Exercise requirements —
Would you retype the lines from the one that holds "kitchen sink: (115, 130)" to the final line of the entries below, both ends included and exactly as written, but without pictures?

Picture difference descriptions
>>>>>

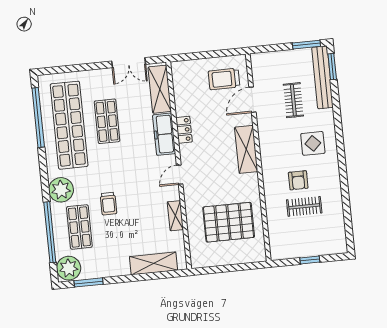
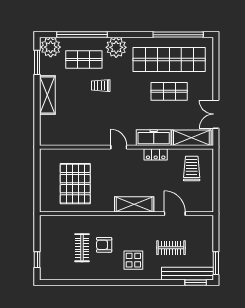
trolley: (224, 79) -> (192, 169), moved
shelving: (175, 216) -> (85, 140), removed
window: (310, 260) -> (37, 260), moved
shelving: (153, 263) -> (47, 95), moved

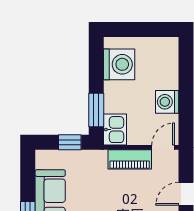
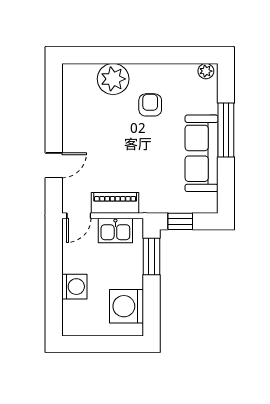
washing machine: (167, 102) -> (74, 287), moved
kitchen sink: (115, 130) -> (115, 230), moved, turned -90

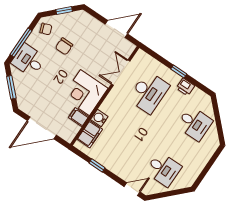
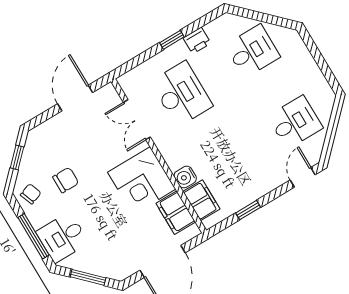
chair: (64, 46) -> (66, 180), turned -90
filing cabinet: (79, 117) -> (176, 213), width x2.00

<<<<<

Response to the task —
kitchen sink: (115, 130) -> (115, 230), moved, turned -90

chair: (64, 46) -> (66, 180), turned -90
filing cabinet: (79, 117) -> (176, 213), width x2.00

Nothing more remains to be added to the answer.